Your goal.
Reproduce exactly the lines of the listing from the one containing "U2 pin VSS: +5V -> COM" to its final line, both included.

Data extracts.
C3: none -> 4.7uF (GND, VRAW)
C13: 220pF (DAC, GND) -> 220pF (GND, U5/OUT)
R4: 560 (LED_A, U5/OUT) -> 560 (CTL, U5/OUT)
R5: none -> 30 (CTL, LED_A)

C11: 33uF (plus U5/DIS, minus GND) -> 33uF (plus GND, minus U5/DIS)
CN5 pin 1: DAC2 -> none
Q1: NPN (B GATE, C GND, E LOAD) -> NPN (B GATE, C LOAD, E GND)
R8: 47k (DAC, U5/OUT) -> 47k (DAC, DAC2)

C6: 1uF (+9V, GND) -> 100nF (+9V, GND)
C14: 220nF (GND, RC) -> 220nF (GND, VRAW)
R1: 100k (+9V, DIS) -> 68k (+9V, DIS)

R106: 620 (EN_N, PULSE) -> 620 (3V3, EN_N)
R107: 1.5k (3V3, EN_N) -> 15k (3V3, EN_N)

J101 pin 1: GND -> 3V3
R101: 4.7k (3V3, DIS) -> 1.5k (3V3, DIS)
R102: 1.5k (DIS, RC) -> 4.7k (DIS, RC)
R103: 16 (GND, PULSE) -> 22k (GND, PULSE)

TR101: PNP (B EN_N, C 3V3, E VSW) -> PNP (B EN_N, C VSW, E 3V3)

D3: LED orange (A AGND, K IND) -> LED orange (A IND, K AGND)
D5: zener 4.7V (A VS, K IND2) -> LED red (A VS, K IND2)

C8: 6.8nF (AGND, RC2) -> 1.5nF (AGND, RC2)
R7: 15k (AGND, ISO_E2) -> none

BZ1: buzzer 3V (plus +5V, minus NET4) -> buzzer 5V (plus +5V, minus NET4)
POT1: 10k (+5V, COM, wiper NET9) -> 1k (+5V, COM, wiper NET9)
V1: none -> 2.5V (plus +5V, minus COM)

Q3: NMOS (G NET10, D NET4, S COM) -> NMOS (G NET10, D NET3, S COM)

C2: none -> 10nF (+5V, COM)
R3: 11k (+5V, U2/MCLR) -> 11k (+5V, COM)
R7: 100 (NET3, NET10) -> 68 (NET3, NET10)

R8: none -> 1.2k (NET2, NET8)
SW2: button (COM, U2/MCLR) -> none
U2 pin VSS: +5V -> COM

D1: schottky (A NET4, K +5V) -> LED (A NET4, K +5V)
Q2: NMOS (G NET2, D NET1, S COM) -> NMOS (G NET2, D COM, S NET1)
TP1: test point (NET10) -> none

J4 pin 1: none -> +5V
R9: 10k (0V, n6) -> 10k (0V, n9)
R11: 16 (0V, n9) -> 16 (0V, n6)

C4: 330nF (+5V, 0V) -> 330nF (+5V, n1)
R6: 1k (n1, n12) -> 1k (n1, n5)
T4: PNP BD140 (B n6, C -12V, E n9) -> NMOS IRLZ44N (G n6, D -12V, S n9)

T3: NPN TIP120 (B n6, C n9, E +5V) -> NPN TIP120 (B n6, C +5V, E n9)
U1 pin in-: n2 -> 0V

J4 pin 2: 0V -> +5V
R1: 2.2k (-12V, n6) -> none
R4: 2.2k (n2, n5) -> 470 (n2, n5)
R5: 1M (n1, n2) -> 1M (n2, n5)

Result of the exercise.
U2 pin VSS: +5V -> COM

D1: schottky (A NET4, K +5V) -> LED (A NET4, K +5V)
Q2: NMOS (G NET2, D NET1, S COM) -> NMOS (G NET2, D COM, S NET1)
TP1: test point (NET10) -> none

J4 pin 1: none -> +5V
R9: 10k (0V, n6) -> 10k (0V, n9)
R11: 16 (0V, n9) -> 16 (0V, n6)

C4: 330nF (+5V, 0V) -> 330nF (+5V, n1)
R6: 1k (n1, n12) -> 1k (n1, n5)
T4: PNP BD140 (B n6, C -12V, E n9) -> NMOS IRLZ44N (G n6, D -12V, S n9)

T3: NPN TIP120 (B n6, C n9, E +5V) -> NPN TIP120 (B n6, C +5V, E n9)
U1 pin in-: n2 -> 0V

J4 pin 2: 0V -> +5V
R1: 2.2k (-12V, n6) -> none
R4: 2.2k (n2, n5) -> 470 (n2, n5)
R5: 1M (n1, n2) -> 1M (n2, n5)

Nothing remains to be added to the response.